What the exercise asks: Everything from the line containing "white cheese: 3 -> 0" through the final line below must be output exactly, both ends included, with nothing else and no pictures.
Source data START
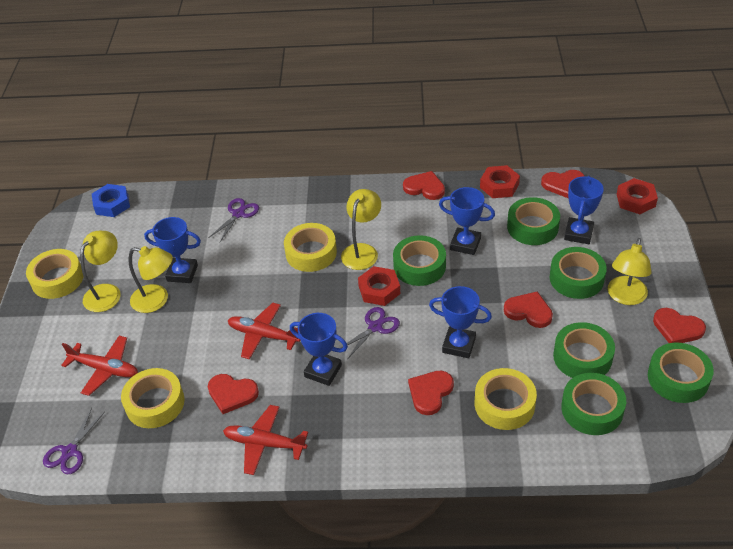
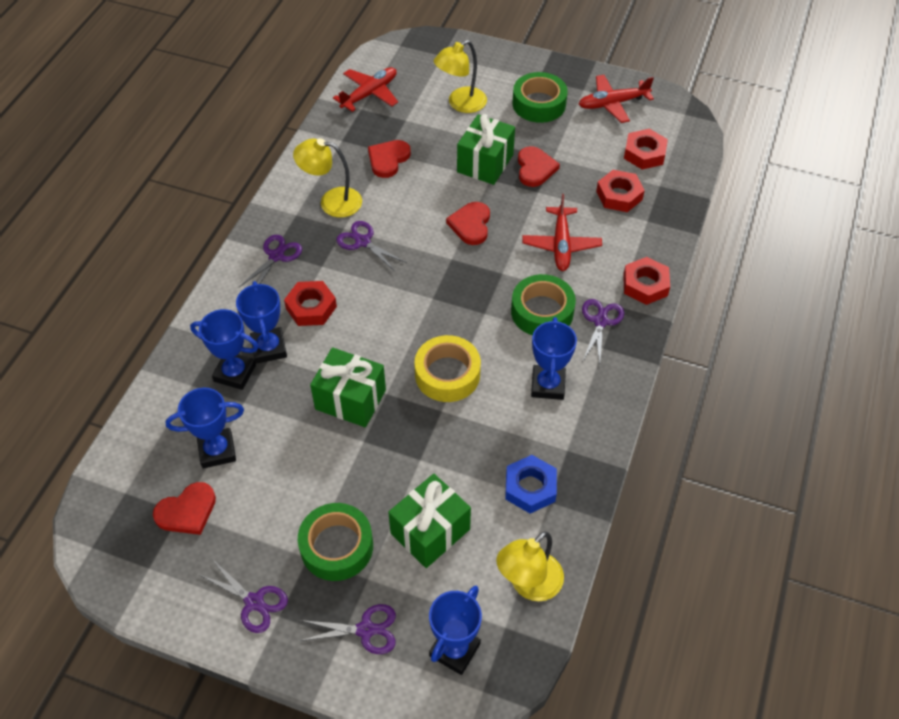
green gift: 0 -> 3
green tape: 6 -> 3
purple scissors: 3 -> 5
red heart: 6 -> 4
red nut: 3 -> 4
yellow lamp: 4 -> 3
yellow tape: 4 -> 1

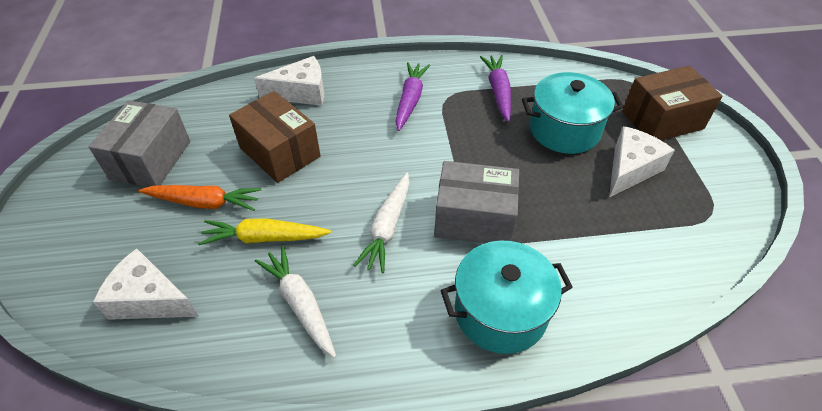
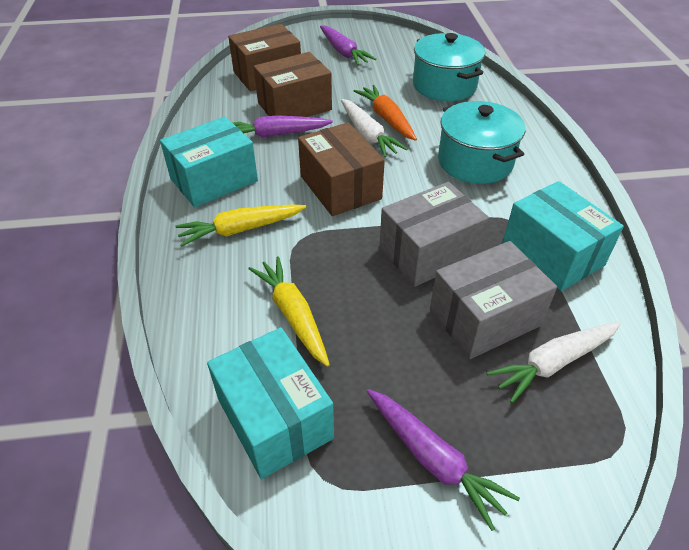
brown box: 2 -> 3
purple carrot: 2 -> 3
turquoise box: 0 -> 3
white cheese: 3 -> 0
yellow carrot: 1 -> 2

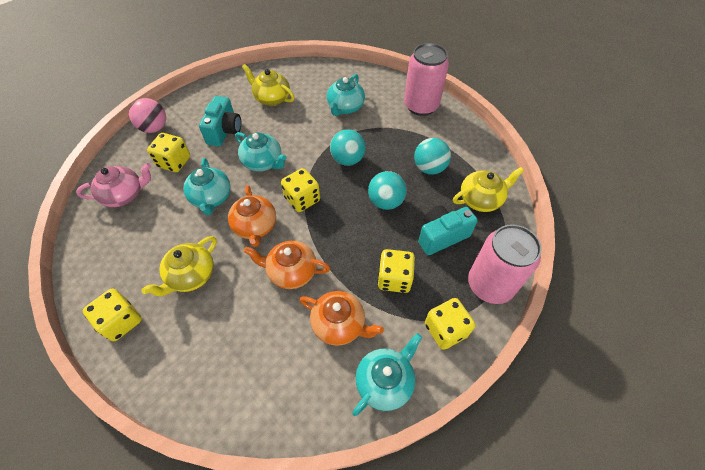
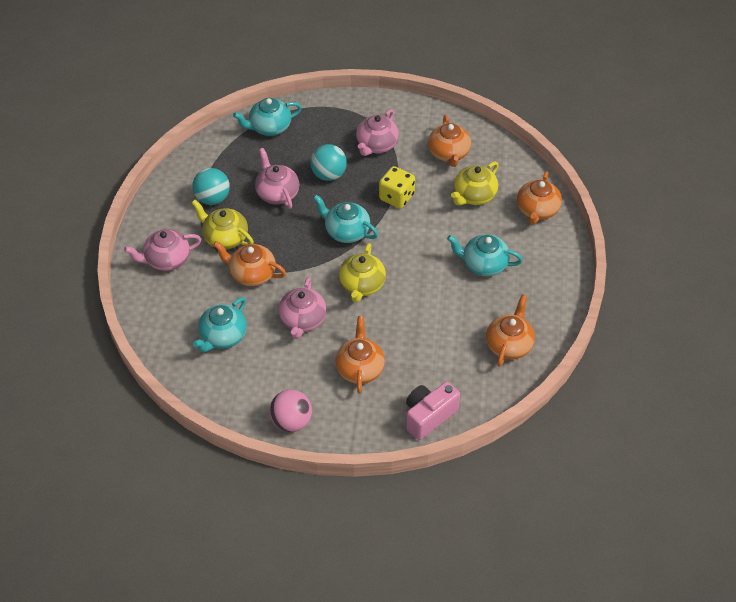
orange teapot: 3 -> 5
pink camera: 0 -> 1
pink can: 2 -> 0
pink teapot: 1 -> 4
turquoise ball: 3 -> 2
turquoise camera: 2 -> 0
yellow dice: 5 -> 1

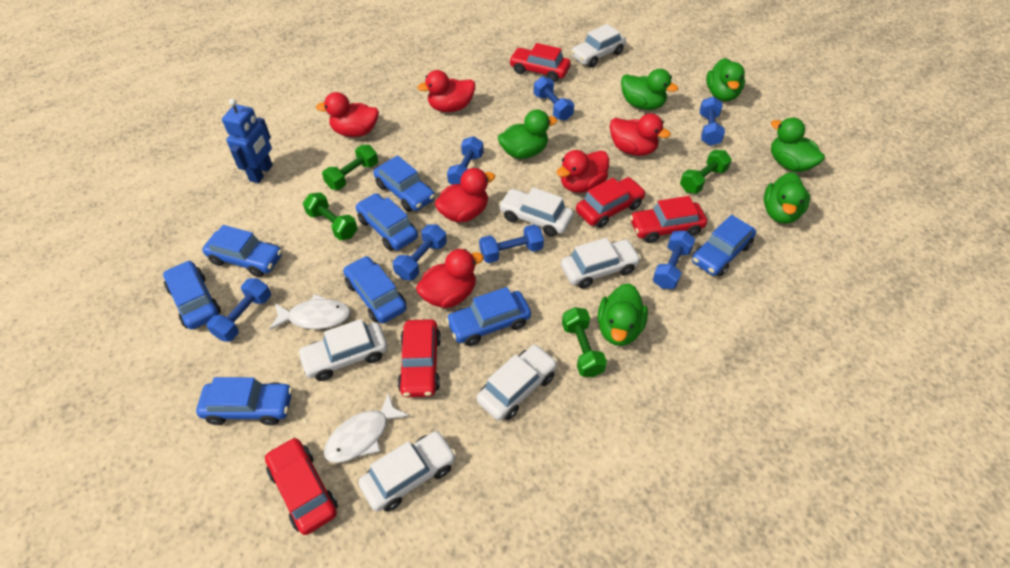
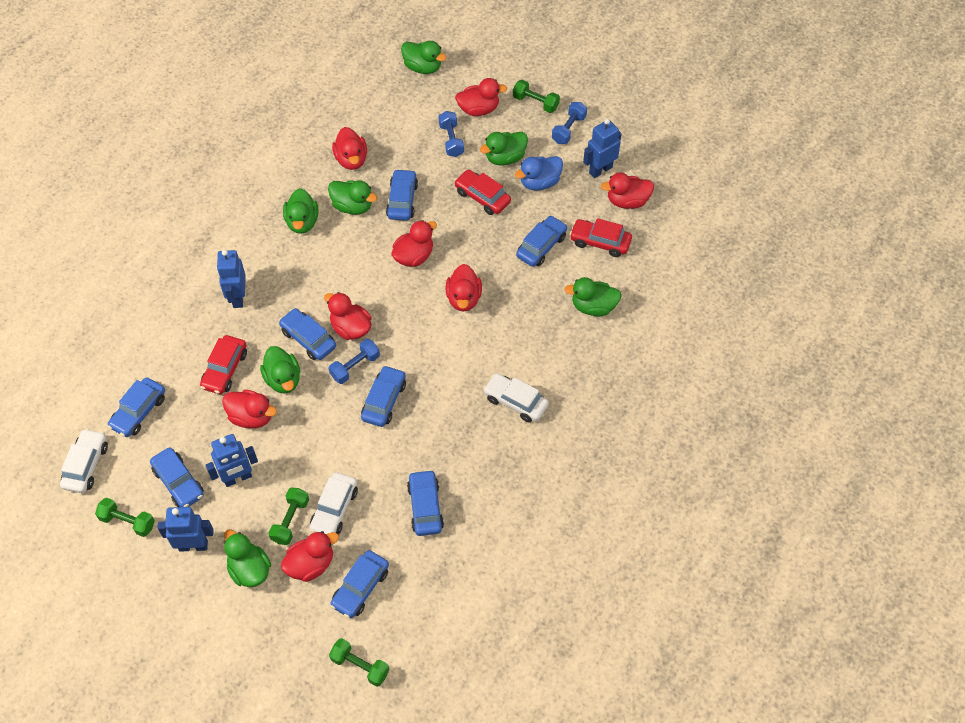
blue duck: 0 -> 1
blue dumbbell: 7 -> 3
blue robot: 1 -> 4
green duck: 6 -> 7
red car: 5 -> 3
red duck: 6 -> 8
white car: 6 -> 3
white fish: 2 -> 0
Source data END
Completed task:
white cheese: 3 -> 0
yellow carrot: 1 -> 2

orange teapot: 3 -> 5
pink camera: 0 -> 1
pink can: 2 -> 0
pink teapot: 1 -> 4
turquoise ball: 3 -> 2
turquoise camera: 2 -> 0
yellow dice: 5 -> 1

blue duck: 0 -> 1
blue dumbbell: 7 -> 3
blue robot: 1 -> 4
green duck: 6 -> 7
red car: 5 -> 3
red duck: 6 -> 8
white car: 6 -> 3
white fish: 2 -> 0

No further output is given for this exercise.